Copy, with no changes, the part of the lines that opens with the line containing "bonus [700, 506]" and closes with the line containing "Joaquin [682, 313]".

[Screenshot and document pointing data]
::::

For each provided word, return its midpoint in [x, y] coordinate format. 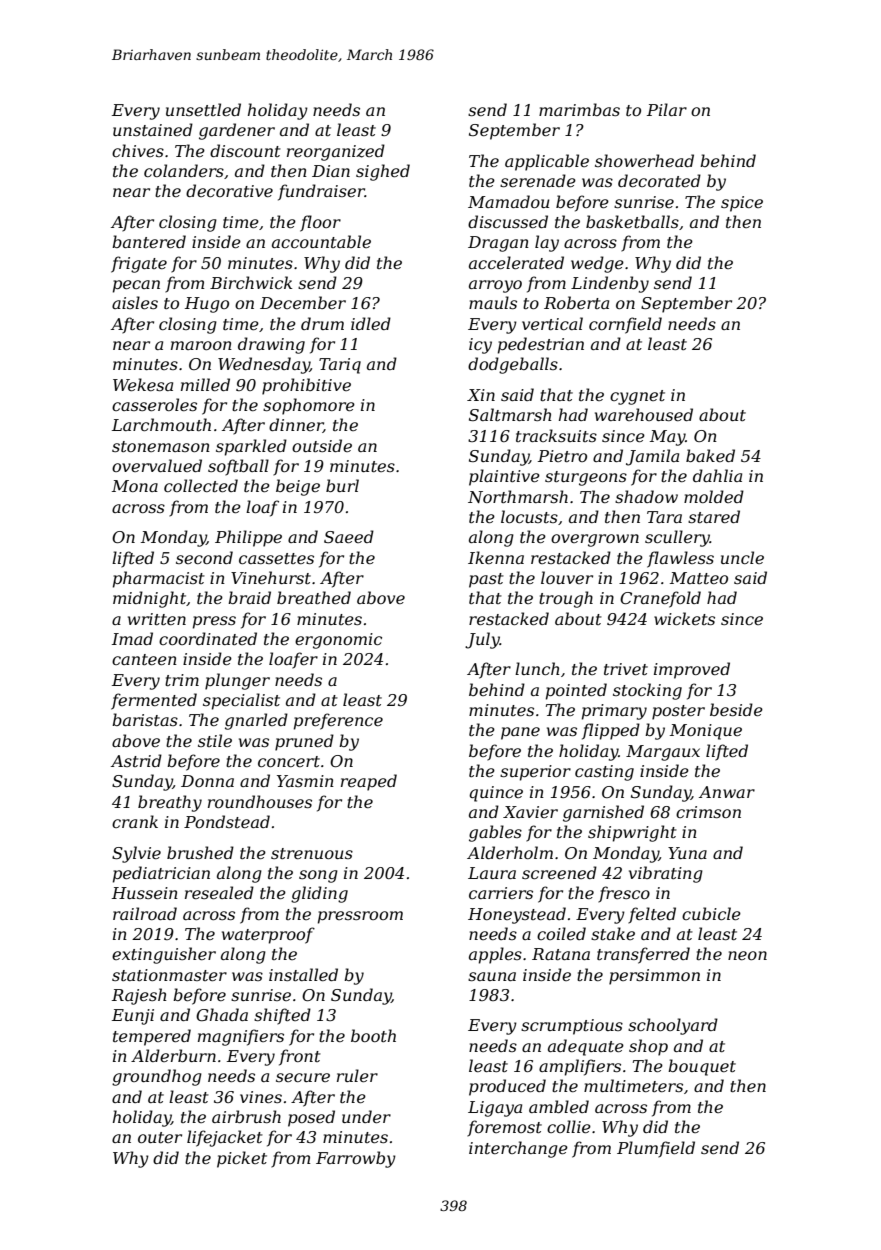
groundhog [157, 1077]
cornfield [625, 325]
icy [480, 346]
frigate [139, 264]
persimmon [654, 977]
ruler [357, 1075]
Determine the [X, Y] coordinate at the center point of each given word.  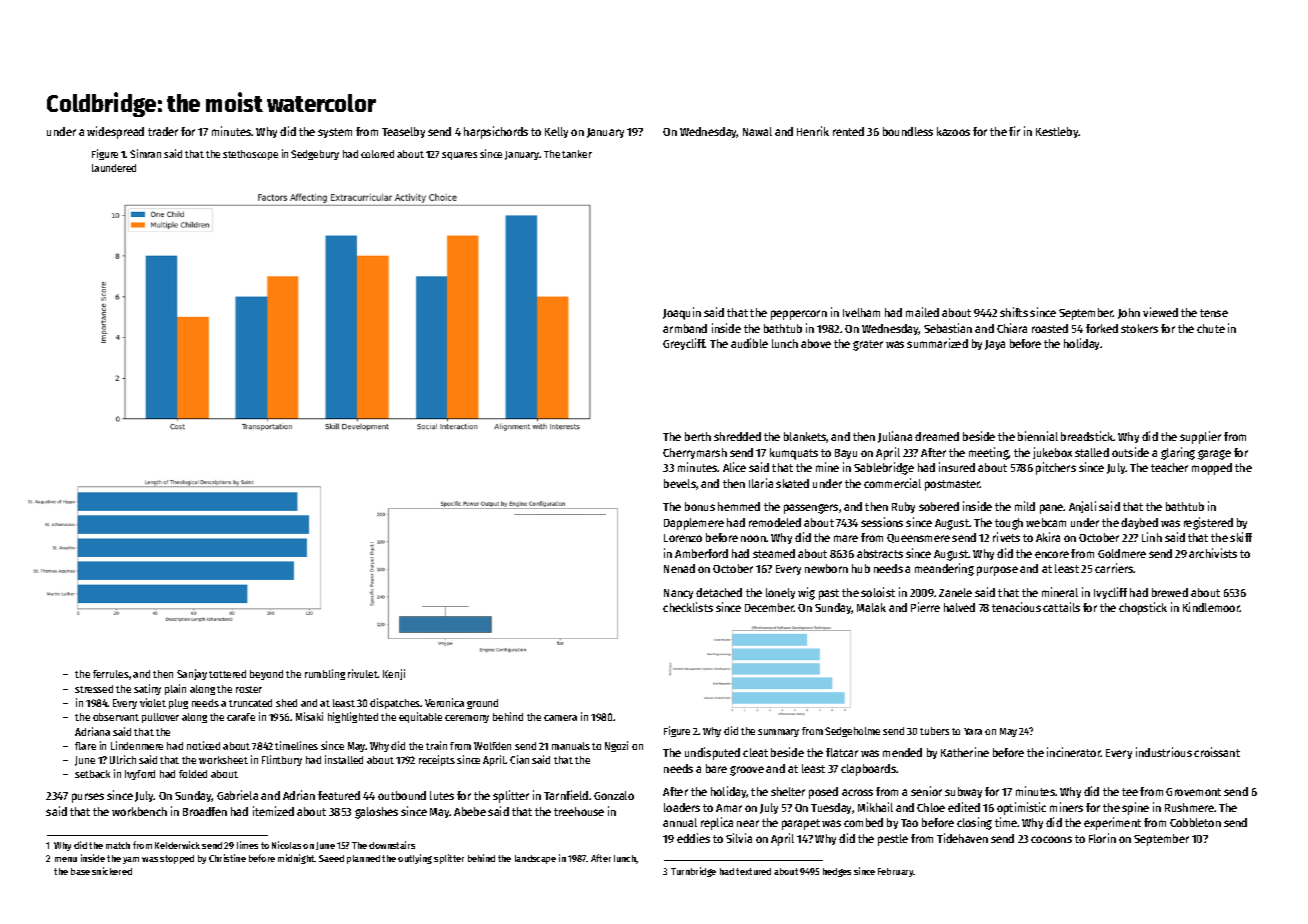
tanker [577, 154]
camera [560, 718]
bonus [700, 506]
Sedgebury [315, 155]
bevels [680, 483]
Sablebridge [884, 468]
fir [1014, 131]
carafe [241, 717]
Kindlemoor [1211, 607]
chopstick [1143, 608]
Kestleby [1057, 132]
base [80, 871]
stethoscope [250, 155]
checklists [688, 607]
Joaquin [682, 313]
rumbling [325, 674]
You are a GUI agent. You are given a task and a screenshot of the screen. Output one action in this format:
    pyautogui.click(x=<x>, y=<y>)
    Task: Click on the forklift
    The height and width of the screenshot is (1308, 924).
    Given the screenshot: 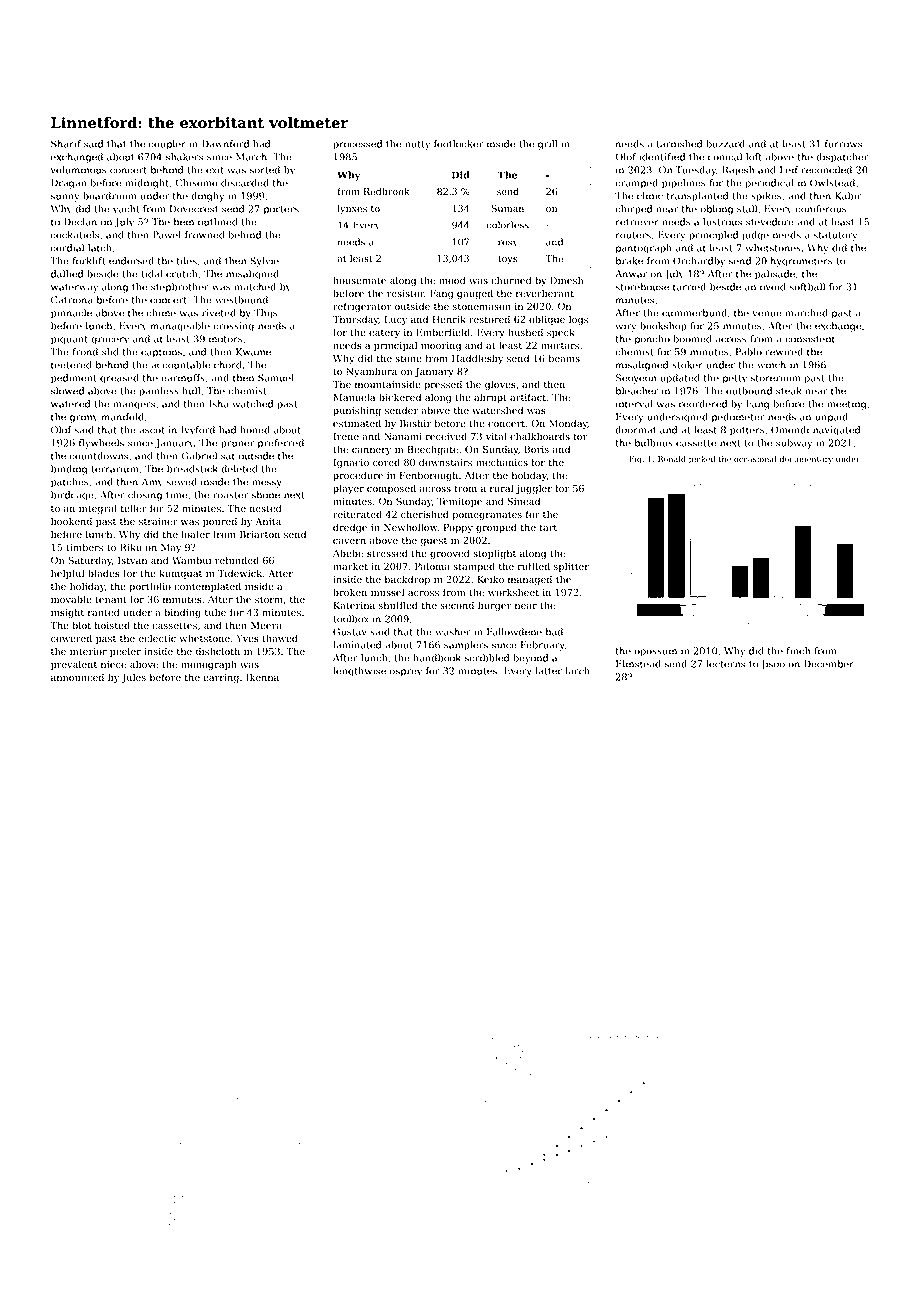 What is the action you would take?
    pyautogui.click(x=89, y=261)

::::

## FULL RESPONSE:
bonus [700, 506]
Sedgebury [315, 155]
bevels [680, 483]
Sablebridge [884, 468]
fir [1014, 131]
carafe [241, 717]
Kindlemoor [1211, 607]
chopstick [1143, 608]
Kestleby [1057, 132]
base [80, 871]
stethoscope [250, 155]
checklists [688, 607]
Joaquin [682, 313]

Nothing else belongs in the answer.